-- begin Input for this task --

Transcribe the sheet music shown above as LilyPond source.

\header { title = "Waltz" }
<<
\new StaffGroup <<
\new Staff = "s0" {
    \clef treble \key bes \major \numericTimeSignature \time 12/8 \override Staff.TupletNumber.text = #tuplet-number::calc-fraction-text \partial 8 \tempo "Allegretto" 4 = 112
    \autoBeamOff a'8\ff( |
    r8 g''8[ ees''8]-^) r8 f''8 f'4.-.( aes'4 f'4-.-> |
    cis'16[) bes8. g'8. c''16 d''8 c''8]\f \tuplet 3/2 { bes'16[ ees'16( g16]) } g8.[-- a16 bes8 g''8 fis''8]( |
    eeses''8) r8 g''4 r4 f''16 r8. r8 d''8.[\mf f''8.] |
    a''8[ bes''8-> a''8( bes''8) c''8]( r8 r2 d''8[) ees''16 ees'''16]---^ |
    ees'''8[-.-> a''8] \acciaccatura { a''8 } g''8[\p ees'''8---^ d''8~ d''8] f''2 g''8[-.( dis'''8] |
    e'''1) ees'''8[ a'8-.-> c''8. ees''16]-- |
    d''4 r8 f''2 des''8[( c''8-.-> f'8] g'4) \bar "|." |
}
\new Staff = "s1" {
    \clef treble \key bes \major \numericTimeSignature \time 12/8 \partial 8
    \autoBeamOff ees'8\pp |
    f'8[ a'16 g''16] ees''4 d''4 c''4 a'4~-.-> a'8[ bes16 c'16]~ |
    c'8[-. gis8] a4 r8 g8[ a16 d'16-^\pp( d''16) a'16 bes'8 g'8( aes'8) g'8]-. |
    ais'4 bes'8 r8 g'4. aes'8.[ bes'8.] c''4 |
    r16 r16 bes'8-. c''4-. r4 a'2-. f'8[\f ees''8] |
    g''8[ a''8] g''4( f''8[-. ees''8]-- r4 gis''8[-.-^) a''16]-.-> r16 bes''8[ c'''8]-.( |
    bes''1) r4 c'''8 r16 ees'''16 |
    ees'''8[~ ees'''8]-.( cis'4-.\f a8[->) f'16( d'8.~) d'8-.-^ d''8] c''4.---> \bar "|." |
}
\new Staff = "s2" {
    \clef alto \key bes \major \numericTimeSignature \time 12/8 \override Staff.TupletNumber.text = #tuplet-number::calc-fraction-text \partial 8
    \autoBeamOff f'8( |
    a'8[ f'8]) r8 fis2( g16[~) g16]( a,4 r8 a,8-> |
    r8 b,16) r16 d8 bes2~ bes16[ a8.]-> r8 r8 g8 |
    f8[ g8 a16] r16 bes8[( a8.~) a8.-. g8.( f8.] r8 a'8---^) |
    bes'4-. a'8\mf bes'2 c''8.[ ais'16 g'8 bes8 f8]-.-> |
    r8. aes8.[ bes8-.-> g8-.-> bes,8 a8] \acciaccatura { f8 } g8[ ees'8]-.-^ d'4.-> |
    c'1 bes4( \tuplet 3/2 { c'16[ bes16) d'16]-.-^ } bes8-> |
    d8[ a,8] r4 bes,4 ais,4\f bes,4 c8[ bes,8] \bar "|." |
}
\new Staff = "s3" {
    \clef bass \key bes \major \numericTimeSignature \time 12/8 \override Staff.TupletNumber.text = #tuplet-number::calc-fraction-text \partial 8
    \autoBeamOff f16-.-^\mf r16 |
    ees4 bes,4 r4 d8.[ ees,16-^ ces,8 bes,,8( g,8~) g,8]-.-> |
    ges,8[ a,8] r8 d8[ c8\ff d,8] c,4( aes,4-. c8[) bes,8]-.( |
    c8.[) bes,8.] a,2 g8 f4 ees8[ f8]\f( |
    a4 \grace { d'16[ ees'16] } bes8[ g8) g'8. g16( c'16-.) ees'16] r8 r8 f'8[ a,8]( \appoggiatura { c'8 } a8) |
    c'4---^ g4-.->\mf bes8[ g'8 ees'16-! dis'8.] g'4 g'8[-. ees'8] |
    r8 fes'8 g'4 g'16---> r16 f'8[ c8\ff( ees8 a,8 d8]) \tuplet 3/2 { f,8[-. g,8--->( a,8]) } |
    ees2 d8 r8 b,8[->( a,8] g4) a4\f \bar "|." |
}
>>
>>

-- end Input for this task --

§ **Task objective**: Find every line in the entries above that contains the string "partial", including where it appears inside a longer word, and copy each of those lines.

§ **Response for this exercise**:
    \clef treble \key bes \major \numericTimeSignature \time 12/8 \override Staff.TupletNumber.text = #tuplet-number::calc-fraction-text \partial 8 \tempo "Allegretto" 4 = 112
    \clef treble \key bes \major \numericTimeSignature \time 12/8 \partial 8
    \clef alto \key bes \major \numericTimeSignature \time 12/8 \override Staff.TupletNumber.text = #tuplet-number::calc-fraction-text \partial 8
    \clef bass \key bes \major \numericTimeSignature \time 12/8 \override Staff.TupletNumber.text = #tuplet-number::calc-fraction-text \partial 8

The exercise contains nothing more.